_Instructions for the task:_ Reproduce only what lies between the first line of the material below and the line containing "none -> orange brick G4 level 2", with both of those lines included and every line kept exact.

_Provided records:_
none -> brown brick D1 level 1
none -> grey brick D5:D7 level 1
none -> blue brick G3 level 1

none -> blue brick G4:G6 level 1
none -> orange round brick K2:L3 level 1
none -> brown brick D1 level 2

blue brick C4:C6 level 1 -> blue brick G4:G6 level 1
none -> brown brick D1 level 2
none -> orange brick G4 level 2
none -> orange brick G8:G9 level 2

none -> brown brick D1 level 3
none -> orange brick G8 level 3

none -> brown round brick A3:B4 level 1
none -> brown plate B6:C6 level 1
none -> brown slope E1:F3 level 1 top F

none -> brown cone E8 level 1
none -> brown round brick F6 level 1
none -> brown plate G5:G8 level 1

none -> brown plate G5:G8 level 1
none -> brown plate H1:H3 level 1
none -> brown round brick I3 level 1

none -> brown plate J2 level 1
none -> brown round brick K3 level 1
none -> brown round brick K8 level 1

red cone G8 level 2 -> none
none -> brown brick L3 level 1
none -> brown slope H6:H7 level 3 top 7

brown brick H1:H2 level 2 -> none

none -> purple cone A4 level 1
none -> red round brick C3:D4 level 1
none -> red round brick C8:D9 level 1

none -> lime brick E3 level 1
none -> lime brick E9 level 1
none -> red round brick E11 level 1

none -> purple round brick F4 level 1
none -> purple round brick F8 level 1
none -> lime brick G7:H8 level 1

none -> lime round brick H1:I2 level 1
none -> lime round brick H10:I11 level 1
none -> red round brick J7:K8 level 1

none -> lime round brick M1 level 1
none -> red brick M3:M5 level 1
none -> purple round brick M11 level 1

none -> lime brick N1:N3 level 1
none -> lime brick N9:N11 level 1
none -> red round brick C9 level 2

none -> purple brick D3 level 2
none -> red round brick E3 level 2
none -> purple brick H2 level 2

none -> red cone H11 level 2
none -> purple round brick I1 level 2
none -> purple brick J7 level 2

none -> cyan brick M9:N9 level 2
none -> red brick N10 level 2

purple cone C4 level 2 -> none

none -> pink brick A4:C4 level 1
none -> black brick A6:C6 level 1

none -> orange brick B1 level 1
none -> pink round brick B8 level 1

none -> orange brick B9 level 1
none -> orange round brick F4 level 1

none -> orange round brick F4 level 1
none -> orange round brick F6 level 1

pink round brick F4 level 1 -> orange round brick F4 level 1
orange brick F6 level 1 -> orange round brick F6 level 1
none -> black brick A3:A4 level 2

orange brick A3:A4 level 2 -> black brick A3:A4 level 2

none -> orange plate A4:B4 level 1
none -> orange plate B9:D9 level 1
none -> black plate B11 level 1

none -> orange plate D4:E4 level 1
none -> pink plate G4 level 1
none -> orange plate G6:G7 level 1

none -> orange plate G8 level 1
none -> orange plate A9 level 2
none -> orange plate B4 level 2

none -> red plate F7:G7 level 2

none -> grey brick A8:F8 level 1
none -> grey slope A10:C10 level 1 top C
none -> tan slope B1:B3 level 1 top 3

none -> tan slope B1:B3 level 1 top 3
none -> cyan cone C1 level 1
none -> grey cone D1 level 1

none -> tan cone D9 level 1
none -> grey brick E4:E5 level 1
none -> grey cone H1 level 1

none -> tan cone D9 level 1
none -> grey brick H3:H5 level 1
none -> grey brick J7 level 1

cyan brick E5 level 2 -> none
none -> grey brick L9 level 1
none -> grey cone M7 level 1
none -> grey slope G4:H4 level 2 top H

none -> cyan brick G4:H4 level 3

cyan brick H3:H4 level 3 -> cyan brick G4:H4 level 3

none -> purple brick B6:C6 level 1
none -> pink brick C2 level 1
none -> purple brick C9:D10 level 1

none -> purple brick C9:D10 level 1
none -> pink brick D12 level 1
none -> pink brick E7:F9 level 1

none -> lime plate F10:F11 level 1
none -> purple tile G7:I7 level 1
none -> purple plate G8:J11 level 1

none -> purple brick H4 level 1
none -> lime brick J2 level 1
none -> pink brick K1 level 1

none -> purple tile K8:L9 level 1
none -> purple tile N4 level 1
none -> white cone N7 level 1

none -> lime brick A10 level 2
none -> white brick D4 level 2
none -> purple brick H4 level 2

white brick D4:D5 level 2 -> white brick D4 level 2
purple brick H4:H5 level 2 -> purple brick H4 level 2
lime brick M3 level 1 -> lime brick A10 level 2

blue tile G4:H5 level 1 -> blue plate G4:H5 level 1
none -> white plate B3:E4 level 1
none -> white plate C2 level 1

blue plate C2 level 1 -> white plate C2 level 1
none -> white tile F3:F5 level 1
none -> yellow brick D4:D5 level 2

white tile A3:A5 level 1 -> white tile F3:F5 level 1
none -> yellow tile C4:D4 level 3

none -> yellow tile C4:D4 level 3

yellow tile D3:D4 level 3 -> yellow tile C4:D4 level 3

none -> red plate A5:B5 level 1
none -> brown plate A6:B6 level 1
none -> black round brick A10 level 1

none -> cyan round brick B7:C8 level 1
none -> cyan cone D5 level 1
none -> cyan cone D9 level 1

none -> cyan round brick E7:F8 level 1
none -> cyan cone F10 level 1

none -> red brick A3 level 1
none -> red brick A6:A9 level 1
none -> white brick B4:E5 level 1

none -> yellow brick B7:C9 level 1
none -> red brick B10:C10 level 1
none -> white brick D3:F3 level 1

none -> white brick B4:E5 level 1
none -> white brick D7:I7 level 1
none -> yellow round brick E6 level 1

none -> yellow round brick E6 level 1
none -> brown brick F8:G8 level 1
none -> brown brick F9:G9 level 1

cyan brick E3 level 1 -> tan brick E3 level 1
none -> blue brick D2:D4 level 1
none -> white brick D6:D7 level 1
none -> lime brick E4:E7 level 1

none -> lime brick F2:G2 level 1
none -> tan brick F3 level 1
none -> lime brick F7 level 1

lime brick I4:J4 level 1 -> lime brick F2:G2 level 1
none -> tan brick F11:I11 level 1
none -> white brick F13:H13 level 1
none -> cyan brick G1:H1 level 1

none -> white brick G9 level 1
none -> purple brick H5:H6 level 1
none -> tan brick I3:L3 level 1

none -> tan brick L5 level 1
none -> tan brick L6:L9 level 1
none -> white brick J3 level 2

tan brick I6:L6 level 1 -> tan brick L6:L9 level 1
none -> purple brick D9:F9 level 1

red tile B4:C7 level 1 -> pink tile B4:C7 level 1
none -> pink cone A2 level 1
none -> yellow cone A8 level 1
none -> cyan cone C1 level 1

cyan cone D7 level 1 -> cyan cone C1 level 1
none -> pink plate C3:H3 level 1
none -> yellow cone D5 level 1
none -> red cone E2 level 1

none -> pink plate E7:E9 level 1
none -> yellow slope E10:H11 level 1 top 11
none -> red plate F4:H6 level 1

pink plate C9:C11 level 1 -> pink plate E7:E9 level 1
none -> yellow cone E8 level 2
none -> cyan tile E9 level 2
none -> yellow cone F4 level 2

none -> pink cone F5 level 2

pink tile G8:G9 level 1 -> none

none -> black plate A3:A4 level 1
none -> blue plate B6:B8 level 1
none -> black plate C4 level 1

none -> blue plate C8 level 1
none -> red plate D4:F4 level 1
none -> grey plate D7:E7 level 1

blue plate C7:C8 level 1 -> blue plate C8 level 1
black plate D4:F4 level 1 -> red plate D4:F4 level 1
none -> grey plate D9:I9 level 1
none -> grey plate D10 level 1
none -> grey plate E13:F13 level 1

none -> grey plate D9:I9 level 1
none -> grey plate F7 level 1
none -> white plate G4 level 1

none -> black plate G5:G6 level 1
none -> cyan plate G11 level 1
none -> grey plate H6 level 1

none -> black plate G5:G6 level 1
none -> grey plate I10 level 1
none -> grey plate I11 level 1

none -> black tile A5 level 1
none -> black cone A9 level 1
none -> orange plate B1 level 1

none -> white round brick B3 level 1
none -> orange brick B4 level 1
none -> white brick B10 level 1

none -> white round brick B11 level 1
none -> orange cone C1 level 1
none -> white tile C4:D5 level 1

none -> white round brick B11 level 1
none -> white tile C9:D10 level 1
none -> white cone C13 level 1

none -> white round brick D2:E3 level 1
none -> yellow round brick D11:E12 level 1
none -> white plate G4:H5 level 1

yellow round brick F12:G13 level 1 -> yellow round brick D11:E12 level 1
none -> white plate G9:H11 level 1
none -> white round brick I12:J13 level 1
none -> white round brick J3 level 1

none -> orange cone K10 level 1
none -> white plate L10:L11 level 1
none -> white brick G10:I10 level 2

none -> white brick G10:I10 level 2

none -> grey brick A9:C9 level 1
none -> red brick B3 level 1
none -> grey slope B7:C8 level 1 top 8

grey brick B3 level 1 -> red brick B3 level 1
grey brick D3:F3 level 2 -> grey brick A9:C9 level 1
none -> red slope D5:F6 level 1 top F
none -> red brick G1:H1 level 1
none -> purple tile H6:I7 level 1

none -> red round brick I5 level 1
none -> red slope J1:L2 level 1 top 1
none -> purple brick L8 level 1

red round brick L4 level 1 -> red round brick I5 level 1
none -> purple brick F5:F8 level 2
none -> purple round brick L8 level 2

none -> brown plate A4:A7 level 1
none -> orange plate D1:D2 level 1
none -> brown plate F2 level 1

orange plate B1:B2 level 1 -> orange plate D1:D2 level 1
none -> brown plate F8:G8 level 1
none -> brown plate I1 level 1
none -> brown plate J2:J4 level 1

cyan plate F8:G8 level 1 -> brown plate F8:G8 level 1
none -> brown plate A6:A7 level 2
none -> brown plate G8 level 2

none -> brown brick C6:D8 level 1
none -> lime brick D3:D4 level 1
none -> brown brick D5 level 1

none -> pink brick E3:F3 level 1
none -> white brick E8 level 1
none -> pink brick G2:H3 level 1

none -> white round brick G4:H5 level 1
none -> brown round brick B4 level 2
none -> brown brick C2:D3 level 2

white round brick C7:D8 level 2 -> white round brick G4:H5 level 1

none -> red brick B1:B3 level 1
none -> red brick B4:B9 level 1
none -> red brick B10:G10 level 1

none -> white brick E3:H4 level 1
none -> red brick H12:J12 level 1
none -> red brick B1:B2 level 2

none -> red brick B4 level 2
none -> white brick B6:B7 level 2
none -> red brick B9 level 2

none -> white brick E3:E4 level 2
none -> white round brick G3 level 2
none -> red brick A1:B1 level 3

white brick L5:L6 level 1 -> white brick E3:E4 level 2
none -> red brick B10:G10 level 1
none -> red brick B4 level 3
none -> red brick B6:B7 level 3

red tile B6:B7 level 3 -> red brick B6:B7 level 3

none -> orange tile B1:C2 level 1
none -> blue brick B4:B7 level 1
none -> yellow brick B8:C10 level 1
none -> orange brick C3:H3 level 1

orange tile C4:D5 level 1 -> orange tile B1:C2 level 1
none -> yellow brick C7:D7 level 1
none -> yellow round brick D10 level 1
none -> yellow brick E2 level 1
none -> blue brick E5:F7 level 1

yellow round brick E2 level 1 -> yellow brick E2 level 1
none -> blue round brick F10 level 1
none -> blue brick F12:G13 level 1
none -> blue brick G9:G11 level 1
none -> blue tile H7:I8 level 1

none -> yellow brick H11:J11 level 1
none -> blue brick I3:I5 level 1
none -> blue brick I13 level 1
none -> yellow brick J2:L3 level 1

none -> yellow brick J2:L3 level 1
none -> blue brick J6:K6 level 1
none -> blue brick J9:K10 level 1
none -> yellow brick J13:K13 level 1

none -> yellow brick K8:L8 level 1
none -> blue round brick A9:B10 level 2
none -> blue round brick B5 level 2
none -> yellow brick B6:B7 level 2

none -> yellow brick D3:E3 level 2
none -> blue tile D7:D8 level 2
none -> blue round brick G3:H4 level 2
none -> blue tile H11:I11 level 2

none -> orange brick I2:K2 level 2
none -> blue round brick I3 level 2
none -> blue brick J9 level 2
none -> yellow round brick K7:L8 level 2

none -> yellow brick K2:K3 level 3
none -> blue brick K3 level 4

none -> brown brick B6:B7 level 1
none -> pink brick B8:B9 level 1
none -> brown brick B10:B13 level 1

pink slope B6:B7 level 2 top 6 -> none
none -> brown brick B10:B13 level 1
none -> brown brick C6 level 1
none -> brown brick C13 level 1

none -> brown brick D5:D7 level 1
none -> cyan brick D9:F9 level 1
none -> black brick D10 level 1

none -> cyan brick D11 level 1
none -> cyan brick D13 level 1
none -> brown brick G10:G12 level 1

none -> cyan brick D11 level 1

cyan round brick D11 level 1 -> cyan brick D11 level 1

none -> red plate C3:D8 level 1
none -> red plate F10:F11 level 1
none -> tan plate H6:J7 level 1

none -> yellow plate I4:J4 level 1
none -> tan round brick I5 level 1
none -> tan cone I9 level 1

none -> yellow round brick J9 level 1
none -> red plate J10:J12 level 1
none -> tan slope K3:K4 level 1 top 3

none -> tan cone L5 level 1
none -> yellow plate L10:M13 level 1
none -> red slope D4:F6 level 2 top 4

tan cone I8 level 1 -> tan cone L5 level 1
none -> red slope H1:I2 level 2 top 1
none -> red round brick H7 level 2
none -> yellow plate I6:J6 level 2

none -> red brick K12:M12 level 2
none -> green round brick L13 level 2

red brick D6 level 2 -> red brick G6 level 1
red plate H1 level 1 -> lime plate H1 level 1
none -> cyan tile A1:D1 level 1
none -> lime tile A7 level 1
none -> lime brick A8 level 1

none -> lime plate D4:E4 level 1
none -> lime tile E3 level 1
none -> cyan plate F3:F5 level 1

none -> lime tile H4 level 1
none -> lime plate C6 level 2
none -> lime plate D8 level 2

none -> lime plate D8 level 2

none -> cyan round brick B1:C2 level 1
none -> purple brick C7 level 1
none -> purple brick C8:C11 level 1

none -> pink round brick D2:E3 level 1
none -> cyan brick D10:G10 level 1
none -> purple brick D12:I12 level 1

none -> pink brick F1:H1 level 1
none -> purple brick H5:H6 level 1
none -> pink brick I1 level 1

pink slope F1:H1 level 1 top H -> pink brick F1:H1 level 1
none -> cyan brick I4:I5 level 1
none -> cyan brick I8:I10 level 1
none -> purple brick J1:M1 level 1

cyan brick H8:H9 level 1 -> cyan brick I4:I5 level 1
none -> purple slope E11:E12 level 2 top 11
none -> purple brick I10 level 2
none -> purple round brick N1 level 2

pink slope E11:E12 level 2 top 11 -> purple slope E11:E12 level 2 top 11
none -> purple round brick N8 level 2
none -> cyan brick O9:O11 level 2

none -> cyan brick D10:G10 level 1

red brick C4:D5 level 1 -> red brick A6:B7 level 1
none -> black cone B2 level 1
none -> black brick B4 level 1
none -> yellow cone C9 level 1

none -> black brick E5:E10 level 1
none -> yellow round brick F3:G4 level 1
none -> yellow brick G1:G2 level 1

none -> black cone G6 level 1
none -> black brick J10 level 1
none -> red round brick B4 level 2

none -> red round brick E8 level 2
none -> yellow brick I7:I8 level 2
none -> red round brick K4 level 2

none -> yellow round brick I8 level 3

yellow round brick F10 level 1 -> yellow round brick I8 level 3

_Output of the task:_
none -> brown brick D1 level 1
none -> grey brick D5:D7 level 1
none -> blue brick G3 level 1

none -> blue brick G4:G6 level 1
none -> orange round brick K2:L3 level 1
none -> brown brick D1 level 2

blue brick C4:C6 level 1 -> blue brick G4:G6 level 1
none -> brown brick D1 level 2
none -> orange brick G4 level 2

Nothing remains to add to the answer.